Items from a data source
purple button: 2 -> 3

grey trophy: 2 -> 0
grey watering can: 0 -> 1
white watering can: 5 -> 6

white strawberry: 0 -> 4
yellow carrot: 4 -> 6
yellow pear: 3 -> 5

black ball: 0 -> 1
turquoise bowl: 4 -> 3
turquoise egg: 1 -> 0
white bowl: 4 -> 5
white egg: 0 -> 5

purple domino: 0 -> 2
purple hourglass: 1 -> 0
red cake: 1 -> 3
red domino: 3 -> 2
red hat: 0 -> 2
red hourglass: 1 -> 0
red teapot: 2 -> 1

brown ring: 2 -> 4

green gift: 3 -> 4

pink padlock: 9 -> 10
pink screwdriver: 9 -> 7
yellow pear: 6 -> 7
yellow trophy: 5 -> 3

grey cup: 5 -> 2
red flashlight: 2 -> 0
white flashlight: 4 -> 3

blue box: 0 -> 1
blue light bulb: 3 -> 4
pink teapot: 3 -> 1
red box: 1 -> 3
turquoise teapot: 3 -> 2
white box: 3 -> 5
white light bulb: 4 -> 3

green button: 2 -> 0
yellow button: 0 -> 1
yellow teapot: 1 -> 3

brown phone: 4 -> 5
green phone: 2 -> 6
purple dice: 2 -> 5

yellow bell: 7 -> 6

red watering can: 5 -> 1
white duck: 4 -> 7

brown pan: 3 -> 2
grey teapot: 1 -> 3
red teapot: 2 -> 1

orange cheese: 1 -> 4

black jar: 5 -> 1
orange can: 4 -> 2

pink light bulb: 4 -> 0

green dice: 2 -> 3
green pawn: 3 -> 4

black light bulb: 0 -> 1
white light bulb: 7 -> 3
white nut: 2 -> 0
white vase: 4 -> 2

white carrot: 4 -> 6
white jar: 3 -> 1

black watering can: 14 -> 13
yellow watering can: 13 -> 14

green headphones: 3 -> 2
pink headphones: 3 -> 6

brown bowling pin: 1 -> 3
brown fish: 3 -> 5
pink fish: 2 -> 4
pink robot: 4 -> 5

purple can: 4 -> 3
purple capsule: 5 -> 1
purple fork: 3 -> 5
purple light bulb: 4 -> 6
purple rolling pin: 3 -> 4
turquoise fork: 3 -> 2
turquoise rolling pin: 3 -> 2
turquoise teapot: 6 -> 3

▶ **EXERCISE GOAL**: All the entries should be output exactly as given.

▶ **YOUR SOLUTION**:
purple button: 2 -> 3

grey trophy: 2 -> 0
grey watering can: 0 -> 1
white watering can: 5 -> 6

white strawberry: 0 -> 4
yellow carrot: 4 -> 6
yellow pear: 3 -> 5

black ball: 0 -> 1
turquoise bowl: 4 -> 3
turquoise egg: 1 -> 0
white bowl: 4 -> 5
white egg: 0 -> 5

purple domino: 0 -> 2
purple hourglass: 1 -> 0
red cake: 1 -> 3
red domino: 3 -> 2
red hat: 0 -> 2
red hourglass: 1 -> 0
red teapot: 2 -> 1

brown ring: 2 -> 4

green gift: 3 -> 4

pink padlock: 9 -> 10
pink screwdriver: 9 -> 7
yellow pear: 6 -> 7
yellow trophy: 5 -> 3

grey cup: 5 -> 2
red flashlight: 2 -> 0
white flashlight: 4 -> 3

blue box: 0 -> 1
blue light bulb: 3 -> 4
pink teapot: 3 -> 1
red box: 1 -> 3
turquoise teapot: 3 -> 2
white box: 3 -> 5
white light bulb: 4 -> 3

green button: 2 -> 0
yellow button: 0 -> 1
yellow teapot: 1 -> 3

brown phone: 4 -> 5
green phone: 2 -> 6
purple dice: 2 -> 5

yellow bell: 7 -> 6

red watering can: 5 -> 1
white duck: 4 -> 7

brown pan: 3 -> 2
grey teapot: 1 -> 3
red teapot: 2 -> 1

orange cheese: 1 -> 4

black jar: 5 -> 1
orange can: 4 -> 2

pink light bulb: 4 -> 0

green dice: 2 -> 3
green pawn: 3 -> 4

black light bulb: 0 -> 1
white light bulb: 7 -> 3
white nut: 2 -> 0
white vase: 4 -> 2

white carrot: 4 -> 6
white jar: 3 -> 1

black watering can: 14 -> 13
yellow watering can: 13 -> 14

green headphones: 3 -> 2
pink headphones: 3 -> 6

brown bowling pin: 1 -> 3
brown fish: 3 -> 5
pink fish: 2 -> 4
pink robot: 4 -> 5

purple can: 4 -> 3
purple capsule: 5 -> 1
purple fork: 3 -> 5
purple light bulb: 4 -> 6
purple rolling pin: 3 -> 4
turquoise fork: 3 -> 2
turquoise rolling pin: 3 -> 2
turquoise teapot: 6 -> 3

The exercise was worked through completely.